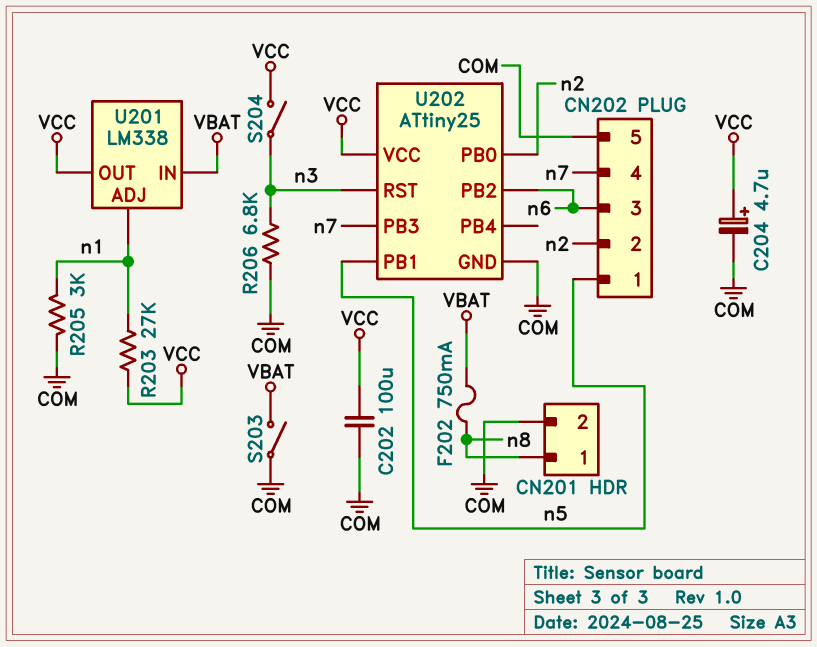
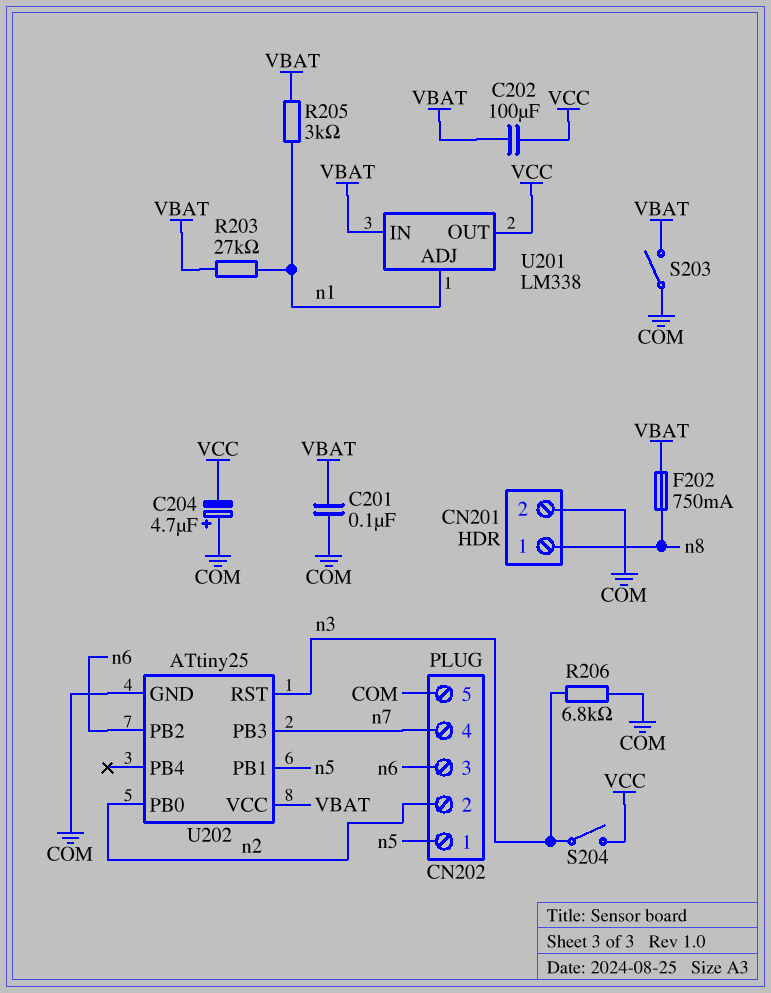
C201: none -> 100nF (COM, VBAT)
C202: 100uF (COM, VCC) -> 100uF (VBAT, VCC)
C204: 4.7uF (plus VCC, minus COM) -> 4.7uF (plus COM, minus VCC)
R203: 27k (VCC, n1) -> 27k (VBAT, n1)
R205: 3k (COM, n1) -> 3k (VBAT, n1)
U202 pin VCC: VCC -> VBAT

***

== Your assignment ==
Take the listing above and retype it exactly. Its pictures are to be omitted.

== Result of this task ==
C201: none -> 100nF (COM, VBAT)
C202: 100uF (COM, VCC) -> 100uF (VBAT, VCC)
C204: 4.7uF (plus VCC, minus COM) -> 4.7uF (plus COM, minus VCC)
R203: 27k (VCC, n1) -> 27k (VBAT, n1)
R205: 3k (COM, n1) -> 3k (VBAT, n1)
U202 pin VCC: VCC -> VBAT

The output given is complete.